**Task objective**
The lines to repeat are those below from the one containing "- insert: pyramid (brown) 684, 115" down to the one containing "- rotate: heart", both included; reproduce them exactly and nothing else.

*** Data for the task ***

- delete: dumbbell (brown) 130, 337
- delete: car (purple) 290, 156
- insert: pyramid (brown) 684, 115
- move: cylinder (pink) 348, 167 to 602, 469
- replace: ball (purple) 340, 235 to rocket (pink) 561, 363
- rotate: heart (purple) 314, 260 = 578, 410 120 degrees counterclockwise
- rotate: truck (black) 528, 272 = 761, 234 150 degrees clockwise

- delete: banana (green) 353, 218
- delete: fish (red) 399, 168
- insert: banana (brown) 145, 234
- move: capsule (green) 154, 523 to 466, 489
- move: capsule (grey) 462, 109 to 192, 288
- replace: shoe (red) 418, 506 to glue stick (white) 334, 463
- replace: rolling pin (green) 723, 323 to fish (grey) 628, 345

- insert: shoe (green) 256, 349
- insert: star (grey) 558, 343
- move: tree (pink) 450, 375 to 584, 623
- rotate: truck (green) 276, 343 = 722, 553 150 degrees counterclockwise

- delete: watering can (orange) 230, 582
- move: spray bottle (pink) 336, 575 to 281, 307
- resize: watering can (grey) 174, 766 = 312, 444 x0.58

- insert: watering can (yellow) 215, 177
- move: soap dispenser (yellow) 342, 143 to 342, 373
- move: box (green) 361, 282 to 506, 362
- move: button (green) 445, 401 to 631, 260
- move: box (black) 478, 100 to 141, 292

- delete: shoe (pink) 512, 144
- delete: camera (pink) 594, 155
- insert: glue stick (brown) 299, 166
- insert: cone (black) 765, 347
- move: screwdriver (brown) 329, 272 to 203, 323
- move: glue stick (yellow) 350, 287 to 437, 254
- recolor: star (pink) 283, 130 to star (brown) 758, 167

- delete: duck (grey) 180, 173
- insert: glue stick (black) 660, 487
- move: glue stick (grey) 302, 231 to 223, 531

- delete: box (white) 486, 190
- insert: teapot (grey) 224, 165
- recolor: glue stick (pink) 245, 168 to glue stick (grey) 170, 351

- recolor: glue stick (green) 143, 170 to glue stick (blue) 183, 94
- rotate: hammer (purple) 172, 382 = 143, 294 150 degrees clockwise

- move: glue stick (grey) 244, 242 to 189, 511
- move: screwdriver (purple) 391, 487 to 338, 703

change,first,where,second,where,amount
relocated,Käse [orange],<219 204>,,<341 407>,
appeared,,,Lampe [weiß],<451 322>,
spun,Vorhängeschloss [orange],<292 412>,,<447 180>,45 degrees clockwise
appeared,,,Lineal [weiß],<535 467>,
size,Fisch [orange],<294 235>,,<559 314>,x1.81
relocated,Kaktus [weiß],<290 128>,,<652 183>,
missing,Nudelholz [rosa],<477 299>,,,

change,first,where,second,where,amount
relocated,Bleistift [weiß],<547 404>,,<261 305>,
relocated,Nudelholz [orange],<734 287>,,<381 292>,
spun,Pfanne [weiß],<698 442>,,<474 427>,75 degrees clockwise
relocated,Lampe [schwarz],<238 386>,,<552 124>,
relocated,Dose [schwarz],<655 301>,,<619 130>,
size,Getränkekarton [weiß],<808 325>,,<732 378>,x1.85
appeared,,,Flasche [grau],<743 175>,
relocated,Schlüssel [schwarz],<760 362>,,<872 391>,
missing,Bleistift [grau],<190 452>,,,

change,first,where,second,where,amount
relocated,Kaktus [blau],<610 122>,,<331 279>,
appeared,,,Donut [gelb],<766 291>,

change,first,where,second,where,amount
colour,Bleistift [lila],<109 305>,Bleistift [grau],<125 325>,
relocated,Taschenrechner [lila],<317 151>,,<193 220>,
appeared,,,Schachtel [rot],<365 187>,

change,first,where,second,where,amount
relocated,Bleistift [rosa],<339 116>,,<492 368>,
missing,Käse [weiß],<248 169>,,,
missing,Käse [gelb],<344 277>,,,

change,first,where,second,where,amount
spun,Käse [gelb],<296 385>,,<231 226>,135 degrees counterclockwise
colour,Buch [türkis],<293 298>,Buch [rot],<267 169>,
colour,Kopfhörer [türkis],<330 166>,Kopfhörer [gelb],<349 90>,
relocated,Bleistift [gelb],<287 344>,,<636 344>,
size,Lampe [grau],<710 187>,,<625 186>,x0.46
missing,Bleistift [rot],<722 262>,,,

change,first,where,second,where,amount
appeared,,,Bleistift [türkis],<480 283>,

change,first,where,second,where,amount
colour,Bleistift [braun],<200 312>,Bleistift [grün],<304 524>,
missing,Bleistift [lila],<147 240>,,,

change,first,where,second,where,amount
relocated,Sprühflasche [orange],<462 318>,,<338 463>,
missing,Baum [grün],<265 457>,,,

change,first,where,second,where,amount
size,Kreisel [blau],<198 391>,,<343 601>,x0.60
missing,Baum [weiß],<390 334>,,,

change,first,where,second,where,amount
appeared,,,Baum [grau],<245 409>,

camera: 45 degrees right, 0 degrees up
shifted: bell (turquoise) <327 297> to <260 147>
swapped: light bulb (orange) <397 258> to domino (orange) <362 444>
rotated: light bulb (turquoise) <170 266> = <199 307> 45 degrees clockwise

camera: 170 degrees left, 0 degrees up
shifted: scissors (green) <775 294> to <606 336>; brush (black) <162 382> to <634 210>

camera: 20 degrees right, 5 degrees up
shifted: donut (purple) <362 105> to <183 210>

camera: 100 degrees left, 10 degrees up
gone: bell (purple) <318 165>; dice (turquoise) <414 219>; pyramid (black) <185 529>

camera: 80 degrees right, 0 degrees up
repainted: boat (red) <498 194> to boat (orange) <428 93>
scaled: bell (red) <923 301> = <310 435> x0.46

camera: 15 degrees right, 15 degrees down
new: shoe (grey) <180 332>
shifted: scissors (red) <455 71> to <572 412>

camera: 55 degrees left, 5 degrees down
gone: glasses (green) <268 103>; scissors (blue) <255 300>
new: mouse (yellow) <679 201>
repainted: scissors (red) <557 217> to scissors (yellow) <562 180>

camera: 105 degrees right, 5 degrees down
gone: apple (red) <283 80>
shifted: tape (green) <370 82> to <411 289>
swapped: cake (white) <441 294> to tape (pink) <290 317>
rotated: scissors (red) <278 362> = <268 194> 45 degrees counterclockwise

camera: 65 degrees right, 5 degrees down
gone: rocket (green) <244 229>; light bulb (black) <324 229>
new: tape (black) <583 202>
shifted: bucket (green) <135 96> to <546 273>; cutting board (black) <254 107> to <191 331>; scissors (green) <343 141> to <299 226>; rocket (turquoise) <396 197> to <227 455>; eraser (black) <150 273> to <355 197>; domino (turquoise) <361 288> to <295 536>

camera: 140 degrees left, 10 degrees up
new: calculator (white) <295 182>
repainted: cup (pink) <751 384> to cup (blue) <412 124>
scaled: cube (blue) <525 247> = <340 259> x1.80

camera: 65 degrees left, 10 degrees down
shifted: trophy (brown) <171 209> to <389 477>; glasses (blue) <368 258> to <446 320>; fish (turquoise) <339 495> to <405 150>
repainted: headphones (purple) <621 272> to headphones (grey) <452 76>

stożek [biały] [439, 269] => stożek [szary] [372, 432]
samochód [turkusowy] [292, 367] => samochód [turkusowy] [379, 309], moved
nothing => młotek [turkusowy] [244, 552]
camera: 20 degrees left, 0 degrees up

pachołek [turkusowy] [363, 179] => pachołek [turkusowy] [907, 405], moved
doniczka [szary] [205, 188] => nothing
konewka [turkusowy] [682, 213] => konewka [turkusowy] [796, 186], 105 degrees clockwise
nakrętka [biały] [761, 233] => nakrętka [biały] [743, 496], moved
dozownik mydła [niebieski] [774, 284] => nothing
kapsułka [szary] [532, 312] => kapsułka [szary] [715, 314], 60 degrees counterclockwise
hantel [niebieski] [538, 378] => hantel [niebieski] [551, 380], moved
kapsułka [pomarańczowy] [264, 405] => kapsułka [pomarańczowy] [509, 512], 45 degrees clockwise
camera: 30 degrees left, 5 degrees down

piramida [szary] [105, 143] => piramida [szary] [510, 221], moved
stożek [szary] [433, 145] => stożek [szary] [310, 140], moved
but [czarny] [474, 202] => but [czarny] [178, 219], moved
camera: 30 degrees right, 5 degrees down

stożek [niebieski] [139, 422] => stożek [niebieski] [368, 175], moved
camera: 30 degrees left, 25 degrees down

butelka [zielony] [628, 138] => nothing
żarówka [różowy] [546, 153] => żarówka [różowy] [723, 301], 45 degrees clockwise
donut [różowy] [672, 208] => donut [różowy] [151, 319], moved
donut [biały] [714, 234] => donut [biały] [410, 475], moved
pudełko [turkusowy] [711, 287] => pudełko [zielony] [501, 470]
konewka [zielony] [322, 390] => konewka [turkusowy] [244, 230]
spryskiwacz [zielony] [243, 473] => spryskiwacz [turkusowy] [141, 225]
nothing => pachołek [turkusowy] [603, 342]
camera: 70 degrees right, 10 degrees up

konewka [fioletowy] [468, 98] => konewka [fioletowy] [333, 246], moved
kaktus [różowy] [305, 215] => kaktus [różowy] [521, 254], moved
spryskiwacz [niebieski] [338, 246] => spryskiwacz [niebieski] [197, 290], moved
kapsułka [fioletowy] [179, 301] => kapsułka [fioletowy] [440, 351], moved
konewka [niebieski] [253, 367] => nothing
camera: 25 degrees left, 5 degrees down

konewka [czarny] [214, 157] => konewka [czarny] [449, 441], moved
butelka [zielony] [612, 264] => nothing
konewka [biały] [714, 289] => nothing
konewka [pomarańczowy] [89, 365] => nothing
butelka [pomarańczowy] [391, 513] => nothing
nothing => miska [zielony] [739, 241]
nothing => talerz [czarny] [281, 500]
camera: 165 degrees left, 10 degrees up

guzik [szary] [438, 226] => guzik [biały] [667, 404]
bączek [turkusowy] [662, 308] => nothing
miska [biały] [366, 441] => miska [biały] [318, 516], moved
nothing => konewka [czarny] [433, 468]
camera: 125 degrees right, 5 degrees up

*** End of Data for the task ***

**Task response**
- insert: pyramid (brown) 684, 115
- move: cylinder (pink) 348, 167 to 602, 469
- replace: ball (purple) 340, 235 to rocket (pink) 561, 363
- rotate: heart (purple) 314, 260 = 578, 410 120 degrees counterclockwise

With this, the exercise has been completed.